§ **Stated task**
Lay out the stretch from the line containing "Write the LilyPond" through the line containing "d''2 e''8-.) ees'8( |" as a JSON list of strings, one string per line, with blank lines omitted.

§ **Dataset entries**
- - - - - - -
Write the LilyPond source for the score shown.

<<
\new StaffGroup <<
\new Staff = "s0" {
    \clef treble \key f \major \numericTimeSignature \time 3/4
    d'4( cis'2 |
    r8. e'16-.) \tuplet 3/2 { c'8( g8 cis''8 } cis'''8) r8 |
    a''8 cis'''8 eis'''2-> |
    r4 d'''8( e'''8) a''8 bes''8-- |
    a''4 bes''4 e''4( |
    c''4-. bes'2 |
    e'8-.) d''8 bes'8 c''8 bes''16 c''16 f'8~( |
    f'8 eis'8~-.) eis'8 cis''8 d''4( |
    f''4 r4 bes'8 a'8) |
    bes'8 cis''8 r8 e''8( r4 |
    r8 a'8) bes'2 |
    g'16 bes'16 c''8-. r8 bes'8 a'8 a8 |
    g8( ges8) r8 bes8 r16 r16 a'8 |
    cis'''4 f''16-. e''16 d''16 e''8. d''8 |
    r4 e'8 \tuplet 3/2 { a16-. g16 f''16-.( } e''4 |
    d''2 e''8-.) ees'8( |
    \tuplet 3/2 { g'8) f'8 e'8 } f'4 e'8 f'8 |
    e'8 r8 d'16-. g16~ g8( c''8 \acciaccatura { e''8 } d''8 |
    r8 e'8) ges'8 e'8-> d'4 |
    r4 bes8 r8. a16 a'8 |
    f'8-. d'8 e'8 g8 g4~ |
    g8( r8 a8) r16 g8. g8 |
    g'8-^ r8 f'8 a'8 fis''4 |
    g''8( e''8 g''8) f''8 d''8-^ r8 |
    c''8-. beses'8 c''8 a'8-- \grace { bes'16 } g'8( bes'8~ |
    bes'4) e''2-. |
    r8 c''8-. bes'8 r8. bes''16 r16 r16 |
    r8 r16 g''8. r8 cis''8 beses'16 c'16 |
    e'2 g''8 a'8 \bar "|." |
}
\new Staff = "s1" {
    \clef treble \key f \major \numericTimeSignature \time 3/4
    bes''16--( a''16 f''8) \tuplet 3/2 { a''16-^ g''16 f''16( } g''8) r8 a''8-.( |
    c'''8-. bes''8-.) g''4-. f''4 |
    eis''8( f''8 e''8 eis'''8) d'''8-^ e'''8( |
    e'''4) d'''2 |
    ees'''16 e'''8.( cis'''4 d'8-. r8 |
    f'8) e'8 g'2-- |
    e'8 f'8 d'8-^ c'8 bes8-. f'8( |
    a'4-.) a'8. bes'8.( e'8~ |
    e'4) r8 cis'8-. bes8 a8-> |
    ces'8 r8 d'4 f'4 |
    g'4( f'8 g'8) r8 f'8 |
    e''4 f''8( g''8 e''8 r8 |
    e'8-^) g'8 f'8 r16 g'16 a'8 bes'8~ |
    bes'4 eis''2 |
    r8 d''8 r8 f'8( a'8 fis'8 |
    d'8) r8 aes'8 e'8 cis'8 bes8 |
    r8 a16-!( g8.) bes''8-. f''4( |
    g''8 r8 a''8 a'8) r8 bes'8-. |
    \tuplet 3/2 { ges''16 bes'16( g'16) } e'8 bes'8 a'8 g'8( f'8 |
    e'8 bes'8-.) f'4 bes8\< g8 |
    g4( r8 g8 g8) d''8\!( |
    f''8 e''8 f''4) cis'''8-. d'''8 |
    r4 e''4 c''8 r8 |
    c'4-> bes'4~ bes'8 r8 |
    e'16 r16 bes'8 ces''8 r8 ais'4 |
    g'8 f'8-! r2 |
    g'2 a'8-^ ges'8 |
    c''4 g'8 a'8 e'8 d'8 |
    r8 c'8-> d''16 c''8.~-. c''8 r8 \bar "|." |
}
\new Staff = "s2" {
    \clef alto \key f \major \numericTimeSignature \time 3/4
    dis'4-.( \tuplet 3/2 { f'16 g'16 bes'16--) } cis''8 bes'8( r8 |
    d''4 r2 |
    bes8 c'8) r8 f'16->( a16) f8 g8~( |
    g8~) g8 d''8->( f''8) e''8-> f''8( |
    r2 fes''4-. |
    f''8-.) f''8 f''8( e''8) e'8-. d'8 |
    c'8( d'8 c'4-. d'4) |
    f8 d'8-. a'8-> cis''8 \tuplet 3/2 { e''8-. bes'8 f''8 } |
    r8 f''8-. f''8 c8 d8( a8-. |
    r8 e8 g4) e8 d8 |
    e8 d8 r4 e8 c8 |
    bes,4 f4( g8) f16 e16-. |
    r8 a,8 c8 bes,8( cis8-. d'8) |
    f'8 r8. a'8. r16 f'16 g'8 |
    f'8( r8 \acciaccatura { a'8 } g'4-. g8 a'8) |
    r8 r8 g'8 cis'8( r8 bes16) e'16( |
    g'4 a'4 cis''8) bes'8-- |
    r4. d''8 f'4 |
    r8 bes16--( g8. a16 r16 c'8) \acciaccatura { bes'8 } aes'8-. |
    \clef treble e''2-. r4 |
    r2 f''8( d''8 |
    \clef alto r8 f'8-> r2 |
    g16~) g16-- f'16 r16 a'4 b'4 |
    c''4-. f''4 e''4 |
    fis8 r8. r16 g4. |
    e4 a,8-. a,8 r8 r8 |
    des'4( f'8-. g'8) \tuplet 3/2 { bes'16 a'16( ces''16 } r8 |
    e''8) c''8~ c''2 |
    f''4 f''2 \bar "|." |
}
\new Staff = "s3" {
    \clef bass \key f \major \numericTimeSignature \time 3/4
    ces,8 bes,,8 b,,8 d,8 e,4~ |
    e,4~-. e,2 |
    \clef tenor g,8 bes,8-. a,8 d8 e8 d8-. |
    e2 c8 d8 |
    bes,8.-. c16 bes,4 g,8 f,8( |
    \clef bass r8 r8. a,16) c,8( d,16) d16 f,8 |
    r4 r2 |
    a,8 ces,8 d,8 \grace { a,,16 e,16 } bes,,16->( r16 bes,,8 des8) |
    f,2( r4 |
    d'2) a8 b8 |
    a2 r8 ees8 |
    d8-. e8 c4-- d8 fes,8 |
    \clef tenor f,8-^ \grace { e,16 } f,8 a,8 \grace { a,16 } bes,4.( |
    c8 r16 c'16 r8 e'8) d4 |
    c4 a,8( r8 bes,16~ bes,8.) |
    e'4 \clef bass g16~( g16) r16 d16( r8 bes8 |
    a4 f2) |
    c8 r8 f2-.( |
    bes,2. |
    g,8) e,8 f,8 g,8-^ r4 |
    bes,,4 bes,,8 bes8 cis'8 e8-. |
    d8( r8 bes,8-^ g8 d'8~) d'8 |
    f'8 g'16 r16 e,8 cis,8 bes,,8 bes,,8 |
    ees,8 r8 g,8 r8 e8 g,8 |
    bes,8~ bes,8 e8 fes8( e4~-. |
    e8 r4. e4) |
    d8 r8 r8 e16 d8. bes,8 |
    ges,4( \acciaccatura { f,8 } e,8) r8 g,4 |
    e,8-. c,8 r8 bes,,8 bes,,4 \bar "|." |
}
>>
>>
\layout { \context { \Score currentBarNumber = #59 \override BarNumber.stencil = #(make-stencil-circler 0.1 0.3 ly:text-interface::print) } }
- - - - - - -
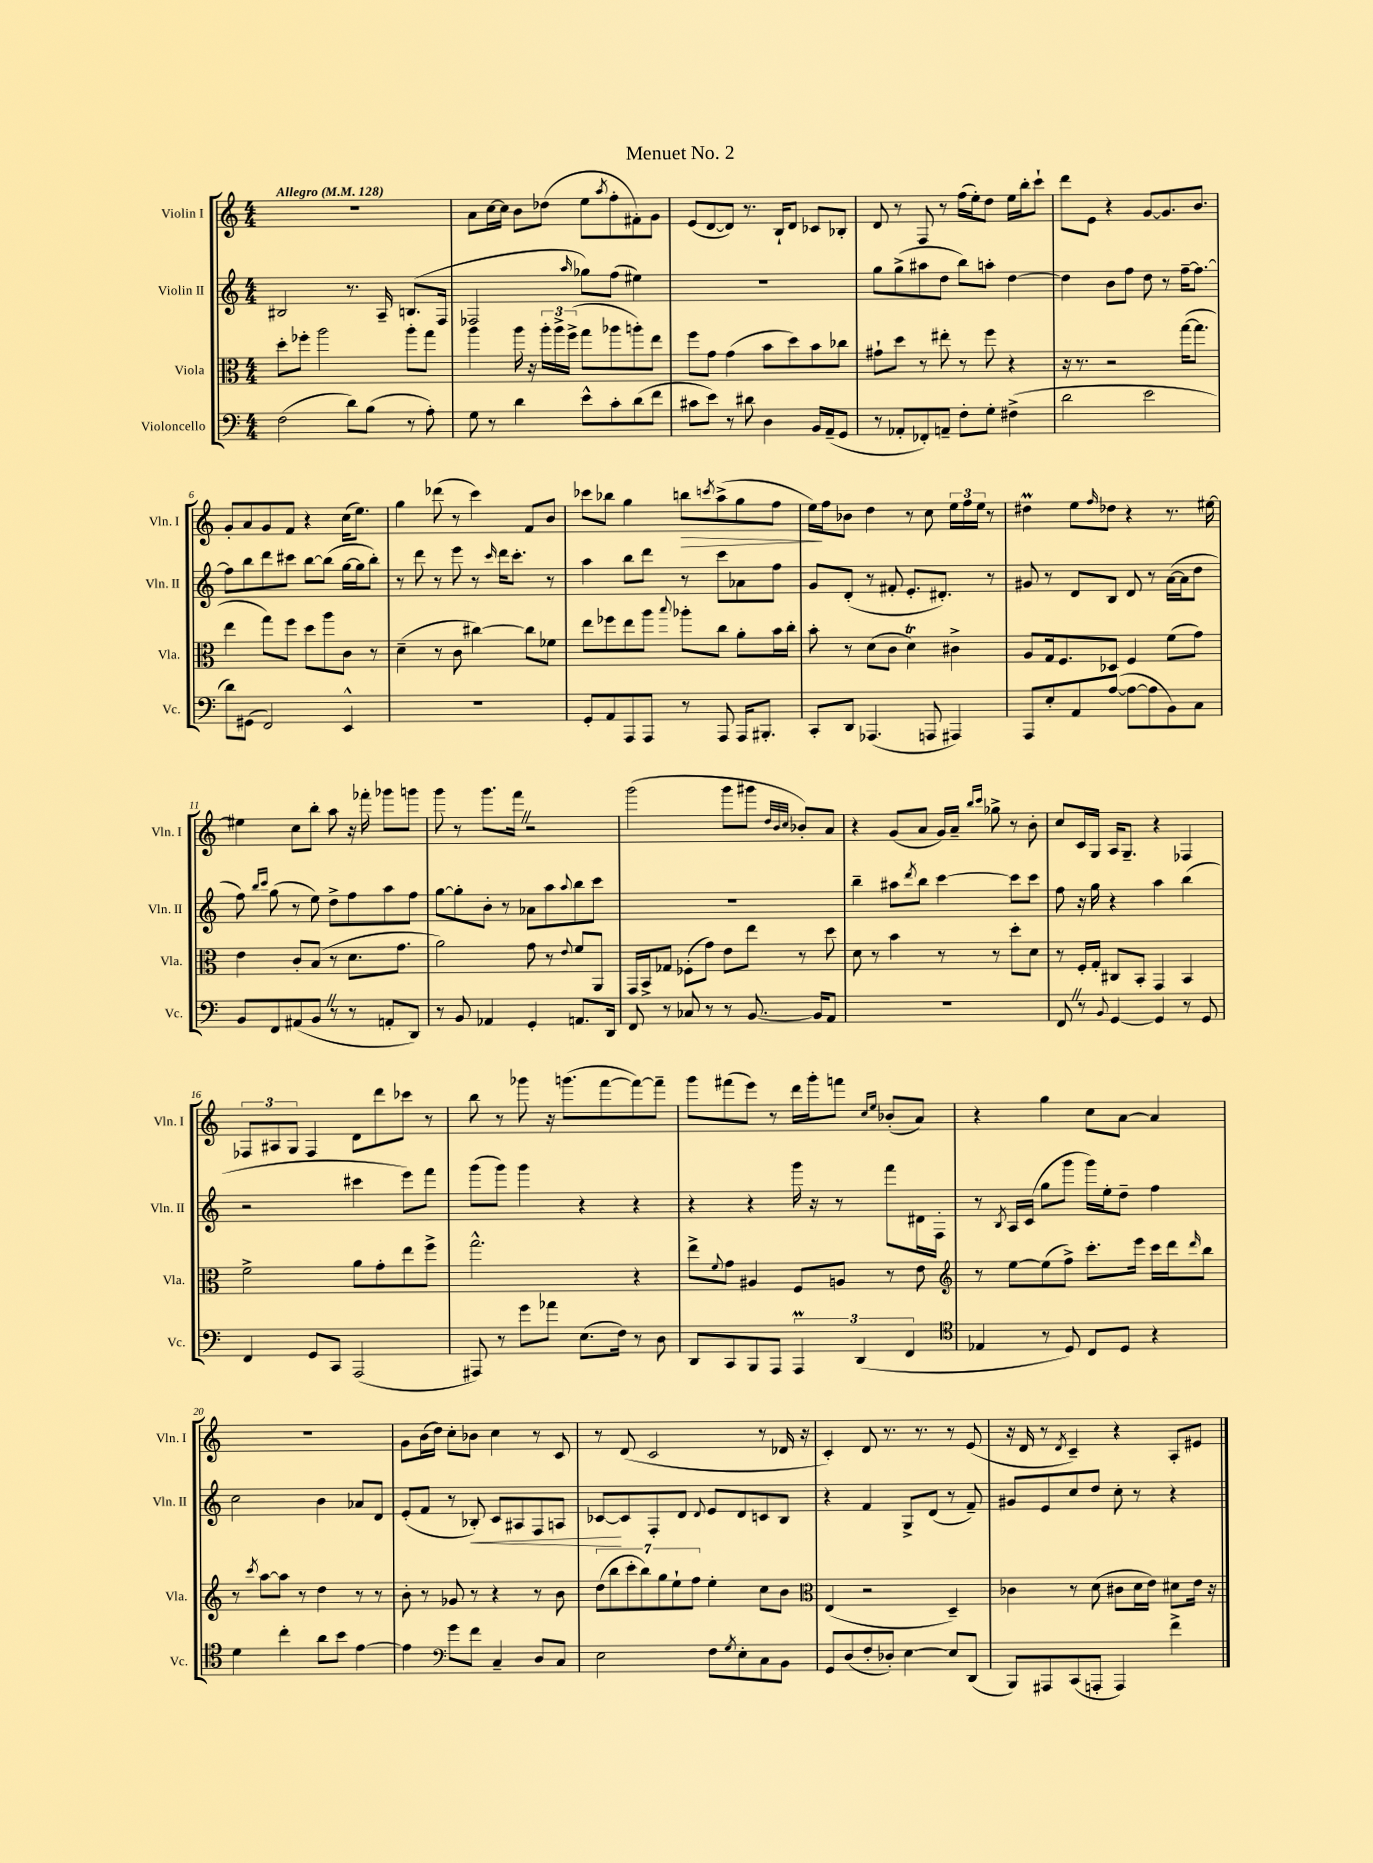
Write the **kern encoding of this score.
- - - - - - -
§ **Output for this task**
[
  "Write the LilyPond source for the score shown.",
  "<<",
  "\\new StaffGroup <<",
  "\\new Staff = \"s0\" {",
  "    \\clef treble \\key f \\major \\numericTimeSignature \\time 3/4",
  "    d'4( cis'2 |",
  "    r8. e'16-.) \\tuplet 3/2 { c'8( g8 cis''8 } cis'''8) r8 |",
  "    a''8 cis'''8 eis'''2-> |",
  "    r4 d'''8( e'''8) a''8 bes''8-- |",
  "    a''4 bes''4 e''4( |",
  "    c''4-. bes'2 |",
  "    e'8-.) d''8 bes'8 c''8 bes''16 c''16 f'8~( |",
  "    f'8 eis'8~-.) eis'8 cis''8 d''4( |",
  "    f''4 r4 bes'8 a'8) |",
  "    bes'8 cis''8 r8 e''8( r4 |",
  "    r8 a'8) bes'2 |",
  "    g'16 bes'16 c''8-. r8 bes'8 a'8 a8 |",
  "    g8( ges8) r8 bes8 r16 r16 a'8 |",
  "    cis'''4 f''16-. e''16 d''16 e''8. d''8 |",
  "    r4 e'8 \\tuplet 3/2 { a16-. g16 f''16-.( } e''4 |",
  "    d''2 e''8-.) ees'8( |"
]